Recorded data:

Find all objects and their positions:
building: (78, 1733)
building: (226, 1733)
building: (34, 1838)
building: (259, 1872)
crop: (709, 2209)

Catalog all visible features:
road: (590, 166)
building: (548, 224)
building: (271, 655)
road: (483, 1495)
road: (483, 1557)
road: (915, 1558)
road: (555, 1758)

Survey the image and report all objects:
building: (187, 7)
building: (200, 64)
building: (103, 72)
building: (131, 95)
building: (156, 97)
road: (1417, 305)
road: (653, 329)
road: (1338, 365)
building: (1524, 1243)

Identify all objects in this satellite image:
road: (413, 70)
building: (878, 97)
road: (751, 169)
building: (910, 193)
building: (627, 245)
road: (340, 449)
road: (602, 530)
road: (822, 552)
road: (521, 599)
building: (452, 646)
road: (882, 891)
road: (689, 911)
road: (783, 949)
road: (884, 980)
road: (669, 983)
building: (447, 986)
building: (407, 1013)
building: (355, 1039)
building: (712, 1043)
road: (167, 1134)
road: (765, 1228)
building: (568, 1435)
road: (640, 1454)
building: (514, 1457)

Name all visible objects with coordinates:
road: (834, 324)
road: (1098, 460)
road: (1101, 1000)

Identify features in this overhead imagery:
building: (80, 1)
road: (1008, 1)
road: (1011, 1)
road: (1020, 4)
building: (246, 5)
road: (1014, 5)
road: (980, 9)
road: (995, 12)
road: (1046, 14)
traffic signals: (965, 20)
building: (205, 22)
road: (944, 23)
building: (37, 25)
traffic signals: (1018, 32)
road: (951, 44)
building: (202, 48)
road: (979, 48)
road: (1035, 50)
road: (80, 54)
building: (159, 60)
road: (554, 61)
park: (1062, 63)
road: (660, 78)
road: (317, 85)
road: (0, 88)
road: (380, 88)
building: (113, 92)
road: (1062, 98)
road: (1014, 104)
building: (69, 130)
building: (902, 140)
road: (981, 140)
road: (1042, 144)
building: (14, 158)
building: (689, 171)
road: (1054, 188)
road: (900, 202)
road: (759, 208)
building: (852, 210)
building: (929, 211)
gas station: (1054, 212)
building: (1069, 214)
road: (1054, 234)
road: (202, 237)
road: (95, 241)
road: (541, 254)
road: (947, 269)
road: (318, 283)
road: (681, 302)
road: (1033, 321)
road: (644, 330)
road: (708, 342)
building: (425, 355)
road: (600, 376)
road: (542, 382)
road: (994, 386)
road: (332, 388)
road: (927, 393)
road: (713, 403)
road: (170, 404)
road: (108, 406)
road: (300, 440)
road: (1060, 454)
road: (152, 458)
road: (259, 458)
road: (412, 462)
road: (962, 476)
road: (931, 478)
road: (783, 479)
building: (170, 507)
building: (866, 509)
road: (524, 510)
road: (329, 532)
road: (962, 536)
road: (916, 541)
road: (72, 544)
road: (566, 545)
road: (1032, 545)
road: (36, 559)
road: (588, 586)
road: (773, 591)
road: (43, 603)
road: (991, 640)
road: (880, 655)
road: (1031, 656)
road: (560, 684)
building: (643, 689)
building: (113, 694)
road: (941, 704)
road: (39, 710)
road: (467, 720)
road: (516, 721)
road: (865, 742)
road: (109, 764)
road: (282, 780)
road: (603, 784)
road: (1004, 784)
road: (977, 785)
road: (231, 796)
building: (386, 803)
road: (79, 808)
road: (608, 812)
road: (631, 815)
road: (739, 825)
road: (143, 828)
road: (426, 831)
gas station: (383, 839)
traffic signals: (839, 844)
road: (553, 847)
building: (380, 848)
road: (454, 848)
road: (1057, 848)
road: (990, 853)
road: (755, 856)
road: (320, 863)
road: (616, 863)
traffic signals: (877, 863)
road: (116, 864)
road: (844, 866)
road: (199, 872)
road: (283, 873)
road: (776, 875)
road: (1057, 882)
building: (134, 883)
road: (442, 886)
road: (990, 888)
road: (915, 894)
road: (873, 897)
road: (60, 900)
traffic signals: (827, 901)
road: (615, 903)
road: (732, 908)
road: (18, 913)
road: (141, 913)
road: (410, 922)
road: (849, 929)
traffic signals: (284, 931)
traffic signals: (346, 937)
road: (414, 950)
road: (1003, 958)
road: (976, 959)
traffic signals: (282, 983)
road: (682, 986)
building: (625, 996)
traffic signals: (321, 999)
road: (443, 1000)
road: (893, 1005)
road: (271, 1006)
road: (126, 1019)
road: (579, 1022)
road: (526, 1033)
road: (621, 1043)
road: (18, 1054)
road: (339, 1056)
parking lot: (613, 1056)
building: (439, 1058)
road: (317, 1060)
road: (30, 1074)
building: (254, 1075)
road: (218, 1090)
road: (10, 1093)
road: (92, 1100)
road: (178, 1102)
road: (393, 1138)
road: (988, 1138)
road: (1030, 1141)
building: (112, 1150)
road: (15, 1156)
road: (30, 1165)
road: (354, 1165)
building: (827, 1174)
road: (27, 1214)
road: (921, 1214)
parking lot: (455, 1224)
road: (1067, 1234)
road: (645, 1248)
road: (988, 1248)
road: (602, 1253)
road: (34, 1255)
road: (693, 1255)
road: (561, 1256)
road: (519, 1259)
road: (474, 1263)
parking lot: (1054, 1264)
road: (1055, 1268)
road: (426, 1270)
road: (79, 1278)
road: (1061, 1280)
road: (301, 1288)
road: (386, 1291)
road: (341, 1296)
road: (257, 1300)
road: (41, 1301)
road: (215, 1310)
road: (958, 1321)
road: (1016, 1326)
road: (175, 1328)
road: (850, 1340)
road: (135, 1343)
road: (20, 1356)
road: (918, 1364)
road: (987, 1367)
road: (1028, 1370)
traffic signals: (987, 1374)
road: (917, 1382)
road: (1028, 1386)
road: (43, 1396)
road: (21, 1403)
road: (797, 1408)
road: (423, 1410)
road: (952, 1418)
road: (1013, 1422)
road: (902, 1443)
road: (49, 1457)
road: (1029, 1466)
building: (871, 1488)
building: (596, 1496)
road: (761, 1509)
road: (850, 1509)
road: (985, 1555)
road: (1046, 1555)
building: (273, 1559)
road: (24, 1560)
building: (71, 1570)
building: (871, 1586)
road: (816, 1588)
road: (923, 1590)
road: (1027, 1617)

PROBLEM DETAILS: Please reproduce every line shown above, exactly as written.

EXERCISE RESPONSE:
Find all objects and their positions:
building: (78, 1733)
building: (226, 1733)
building: (34, 1838)
building: (259, 1872)
crop: (709, 2209)

Catalog all visible features:
road: (590, 166)
building: (548, 224)
building: (271, 655)
road: (483, 1495)
road: (483, 1557)
road: (915, 1558)
road: (555, 1758)

Survey the image and report all objects:
building: (187, 7)
building: (200, 64)
building: (103, 72)
building: (131, 95)
building: (156, 97)
road: (1417, 305)
road: (653, 329)
road: (1338, 365)
building: (1524, 1243)

Identify all objects in this satellite image:
road: (413, 70)
building: (878, 97)
road: (751, 169)
building: (910, 193)
building: (627, 245)
road: (340, 449)
road: (602, 530)
road: (822, 552)
road: (521, 599)
building: (452, 646)
road: (882, 891)
road: (689, 911)
road: (783, 949)
road: (884, 980)
road: (669, 983)
building: (447, 986)
building: (407, 1013)
building: (355, 1039)
building: (712, 1043)
road: (167, 1134)
road: (765, 1228)
building: (568, 1435)
road: (640, 1454)
building: (514, 1457)

Name all visible objects with coordinates:
road: (834, 324)
road: (1098, 460)
road: (1101, 1000)

Identify features in this overhead imagery:
building: (80, 1)
road: (1008, 1)
road: (1011, 1)
road: (1020, 4)
building: (246, 5)
road: (1014, 5)
road: (980, 9)
road: (995, 12)
road: (1046, 14)
traffic signals: (965, 20)
building: (205, 22)
road: (944, 23)
building: (37, 25)
traffic signals: (1018, 32)
road: (951, 44)
building: (202, 48)
road: (979, 48)
road: (1035, 50)
road: (80, 54)
building: (159, 60)
road: (554, 61)
park: (1062, 63)
road: (660, 78)
road: (317, 85)
road: (0, 88)
road: (380, 88)
building: (113, 92)
road: (1062, 98)
road: (1014, 104)
building: (69, 130)
building: (902, 140)
road: (981, 140)
road: (1042, 144)
building: (14, 158)
building: (689, 171)
road: (1054, 188)
road: (900, 202)
road: (759, 208)
building: (852, 210)
building: (929, 211)
gas station: (1054, 212)
building: (1069, 214)
road: (1054, 234)
road: (202, 237)
road: (95, 241)
road: (541, 254)
road: (947, 269)
road: (318, 283)
road: (681, 302)
road: (1033, 321)
road: (644, 330)
road: (708, 342)
building: (425, 355)
road: (600, 376)
road: (542, 382)
road: (994, 386)
road: (332, 388)
road: (927, 393)
road: (713, 403)
road: (170, 404)
road: (108, 406)
road: (300, 440)
road: (1060, 454)
road: (152, 458)
road: (259, 458)
road: (412, 462)
road: (962, 476)
road: (931, 478)
road: (783, 479)
building: (170, 507)
building: (866, 509)
road: (524, 510)
road: (329, 532)
road: (962, 536)
road: (916, 541)
road: (72, 544)
road: (566, 545)
road: (1032, 545)
road: (36, 559)
road: (588, 586)
road: (773, 591)
road: (43, 603)
road: (991, 640)
road: (880, 655)
road: (1031, 656)
road: (560, 684)
building: (643, 689)
building: (113, 694)
road: (941, 704)
road: (39, 710)
road: (467, 720)
road: (516, 721)
road: (865, 742)
road: (109, 764)
road: (282, 780)
road: (603, 784)
road: (1004, 784)
road: (977, 785)
road: (231, 796)
building: (386, 803)
road: (79, 808)
road: (608, 812)
road: (631, 815)
road: (739, 825)
road: (143, 828)
road: (426, 831)
gas station: (383, 839)
traffic signals: (839, 844)
road: (553, 847)
building: (380, 848)
road: (454, 848)
road: (1057, 848)
road: (990, 853)
road: (755, 856)
road: (320, 863)
road: (616, 863)
traffic signals: (877, 863)
road: (116, 864)
road: (844, 866)
road: (199, 872)
road: (283, 873)
road: (776, 875)
road: (1057, 882)
building: (134, 883)
road: (442, 886)
road: (990, 888)
road: (915, 894)
road: (873, 897)
road: (60, 900)
traffic signals: (827, 901)
road: (615, 903)
road: (732, 908)
road: (18, 913)
road: (141, 913)
road: (410, 922)
road: (849, 929)
traffic signals: (284, 931)
traffic signals: (346, 937)
road: (414, 950)
road: (1003, 958)
road: (976, 959)
traffic signals: (282, 983)
road: (682, 986)
building: (625, 996)
traffic signals: (321, 999)
road: (443, 1000)
road: (893, 1005)
road: (271, 1006)
road: (126, 1019)
road: (579, 1022)
road: (526, 1033)
road: (621, 1043)
road: (18, 1054)
road: (339, 1056)
parking lot: (613, 1056)
building: (439, 1058)
road: (317, 1060)
road: (30, 1074)
building: (254, 1075)
road: (218, 1090)
road: (10, 1093)
road: (92, 1100)
road: (178, 1102)
road: (393, 1138)
road: (988, 1138)
road: (1030, 1141)
building: (112, 1150)
road: (15, 1156)
road: (30, 1165)
road: (354, 1165)
building: (827, 1174)
road: (27, 1214)
road: (921, 1214)
parking lot: (455, 1224)
road: (1067, 1234)
road: (645, 1248)
road: (988, 1248)
road: (602, 1253)
road: (34, 1255)
road: (693, 1255)
road: (561, 1256)
road: (519, 1259)
road: (474, 1263)
parking lot: (1054, 1264)
road: (1055, 1268)
road: (426, 1270)
road: (79, 1278)
road: (1061, 1280)
road: (301, 1288)
road: (386, 1291)
road: (341, 1296)
road: (257, 1300)
road: (41, 1301)
road: (215, 1310)
road: (958, 1321)
road: (1016, 1326)
road: (175, 1328)
road: (850, 1340)
road: (135, 1343)
road: (20, 1356)
road: (918, 1364)
road: (987, 1367)
road: (1028, 1370)
traffic signals: (987, 1374)
road: (917, 1382)
road: (1028, 1386)
road: (43, 1396)
road: (21, 1403)
road: (797, 1408)
road: (423, 1410)
road: (952, 1418)
road: (1013, 1422)
road: (902, 1443)
road: (49, 1457)
road: (1029, 1466)
building: (871, 1488)
building: (596, 1496)
road: (761, 1509)
road: (850, 1509)
road: (985, 1555)
road: (1046, 1555)
building: (273, 1559)
road: (24, 1560)
building: (71, 1570)
building: (871, 1586)
road: (816, 1588)
road: (923, 1590)
road: (1027, 1617)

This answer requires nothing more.